▸ **TASK BRIEF**
Locate the line that contains "red brick H7:H9". Copy it and every following line through the end of the records, exactly, and include nothing else.

━━━ SUPPLIED MATERIAL

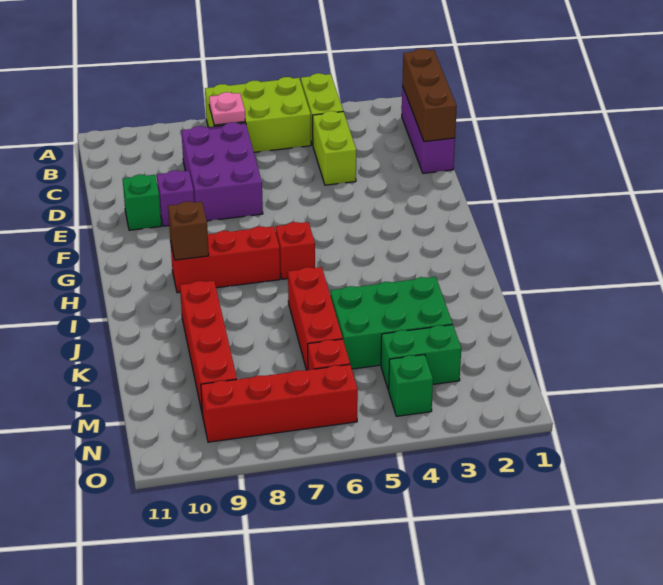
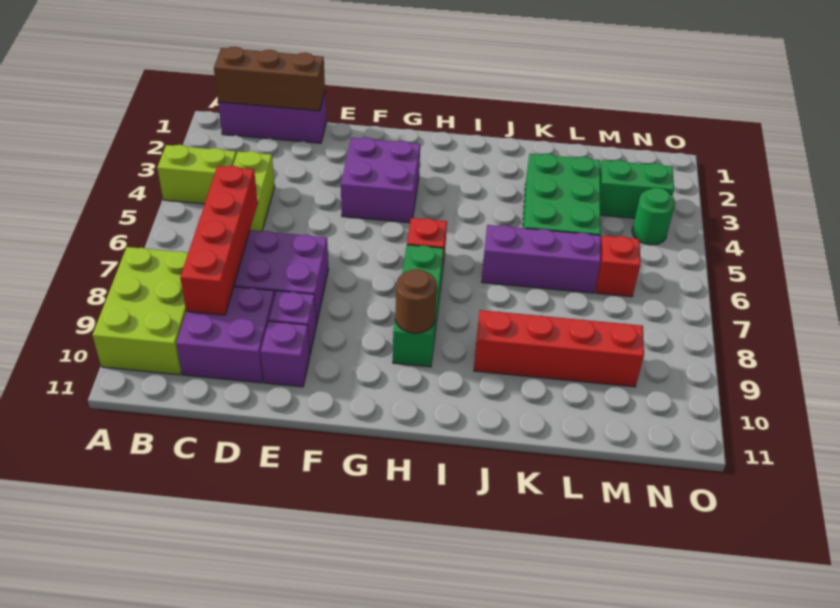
lime brick A5:B7 level 1 -> lime brick A8:B10 level 1
pink plate B7 level 2 -> none
lime brick C4:D4 level 1 -> lime brick C4:C5 level 1
none -> purple brick C9:D10 level 1
green brick E10 level 1 -> purple brick E10 level 1
none -> purple brick F3:G4 level 1
red brick H7:H9 level 1 -> green brick H7:H9 level 1
brown brick H9 level 2 -> brown round brick H9 level 2
red brick J6:L6 level 1 -> purple brick J6:L6 level 1
green brick M3:M4 level 1 -> green brick M3:N3 level 1
green brick N4 level 1 -> green round brick N4 level 1
red brick N6:N9 level 1 -> red brick C6:C9 level 2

━━━━━━

▸ **RESULT OF THIS EXERCISE**
red brick H7:H9 level 1 -> green brick H7:H9 level 1
brown brick H9 level 2 -> brown round brick H9 level 2
red brick J6:L6 level 1 -> purple brick J6:L6 level 1
green brick M3:M4 level 1 -> green brick M3:N3 level 1
green brick N4 level 1 -> green round brick N4 level 1
red brick N6:N9 level 1 -> red brick C6:C9 level 2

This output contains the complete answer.